# What you will do
Every line of the material should be output exactly as written.

# Listed entries
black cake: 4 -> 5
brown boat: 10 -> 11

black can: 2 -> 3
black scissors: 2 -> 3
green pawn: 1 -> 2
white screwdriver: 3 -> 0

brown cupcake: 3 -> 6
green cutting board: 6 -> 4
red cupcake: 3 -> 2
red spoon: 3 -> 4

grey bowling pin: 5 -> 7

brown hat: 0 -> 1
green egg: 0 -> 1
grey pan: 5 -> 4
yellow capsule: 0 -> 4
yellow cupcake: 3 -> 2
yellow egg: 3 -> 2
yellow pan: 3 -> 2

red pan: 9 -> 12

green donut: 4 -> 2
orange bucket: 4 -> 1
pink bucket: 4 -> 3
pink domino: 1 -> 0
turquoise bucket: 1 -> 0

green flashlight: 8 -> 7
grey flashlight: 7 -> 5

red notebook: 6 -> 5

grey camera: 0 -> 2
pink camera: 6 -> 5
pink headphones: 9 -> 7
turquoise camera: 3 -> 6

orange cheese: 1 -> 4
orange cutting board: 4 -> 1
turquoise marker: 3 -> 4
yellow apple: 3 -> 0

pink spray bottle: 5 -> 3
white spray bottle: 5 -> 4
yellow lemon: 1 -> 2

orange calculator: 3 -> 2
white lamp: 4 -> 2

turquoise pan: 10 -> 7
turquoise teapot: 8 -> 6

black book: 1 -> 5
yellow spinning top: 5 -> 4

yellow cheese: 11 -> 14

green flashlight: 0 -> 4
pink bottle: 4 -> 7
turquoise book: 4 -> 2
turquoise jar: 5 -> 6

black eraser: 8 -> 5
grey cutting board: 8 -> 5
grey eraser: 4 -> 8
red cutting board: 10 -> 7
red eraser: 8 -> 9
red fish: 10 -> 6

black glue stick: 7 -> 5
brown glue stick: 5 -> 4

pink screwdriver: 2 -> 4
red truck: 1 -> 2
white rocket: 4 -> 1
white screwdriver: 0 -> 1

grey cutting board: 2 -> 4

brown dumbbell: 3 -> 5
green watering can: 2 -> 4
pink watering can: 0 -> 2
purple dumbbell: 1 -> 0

# Expected output
black cake: 4 -> 5
brown boat: 10 -> 11

black can: 2 -> 3
black scissors: 2 -> 3
green pawn: 1 -> 2
white screwdriver: 3 -> 0

brown cupcake: 3 -> 6
green cutting board: 6 -> 4
red cupcake: 3 -> 2
red spoon: 3 -> 4

grey bowling pin: 5 -> 7

brown hat: 0 -> 1
green egg: 0 -> 1
grey pan: 5 -> 4
yellow capsule: 0 -> 4
yellow cupcake: 3 -> 2
yellow egg: 3 -> 2
yellow pan: 3 -> 2

red pan: 9 -> 12

green donut: 4 -> 2
orange bucket: 4 -> 1
pink bucket: 4 -> 3
pink domino: 1 -> 0
turquoise bucket: 1 -> 0

green flashlight: 8 -> 7
grey flashlight: 7 -> 5

red notebook: 6 -> 5

grey camera: 0 -> 2
pink camera: 6 -> 5
pink headphones: 9 -> 7
turquoise camera: 3 -> 6

orange cheese: 1 -> 4
orange cutting board: 4 -> 1
turquoise marker: 3 -> 4
yellow apple: 3 -> 0

pink spray bottle: 5 -> 3
white spray bottle: 5 -> 4
yellow lemon: 1 -> 2

orange calculator: 3 -> 2
white lamp: 4 -> 2

turquoise pan: 10 -> 7
turquoise teapot: 8 -> 6

black book: 1 -> 5
yellow spinning top: 5 -> 4

yellow cheese: 11 -> 14

green flashlight: 0 -> 4
pink bottle: 4 -> 7
turquoise book: 4 -> 2
turquoise jar: 5 -> 6

black eraser: 8 -> 5
grey cutting board: 8 -> 5
grey eraser: 4 -> 8
red cutting board: 10 -> 7
red eraser: 8 -> 9
red fish: 10 -> 6

black glue stick: 7 -> 5
brown glue stick: 5 -> 4

pink screwdriver: 2 -> 4
red truck: 1 -> 2
white rocket: 4 -> 1
white screwdriver: 0 -> 1

grey cutting board: 2 -> 4

brown dumbbell: 3 -> 5
green watering can: 2 -> 4
pink watering can: 0 -> 2
purple dumbbell: 1 -> 0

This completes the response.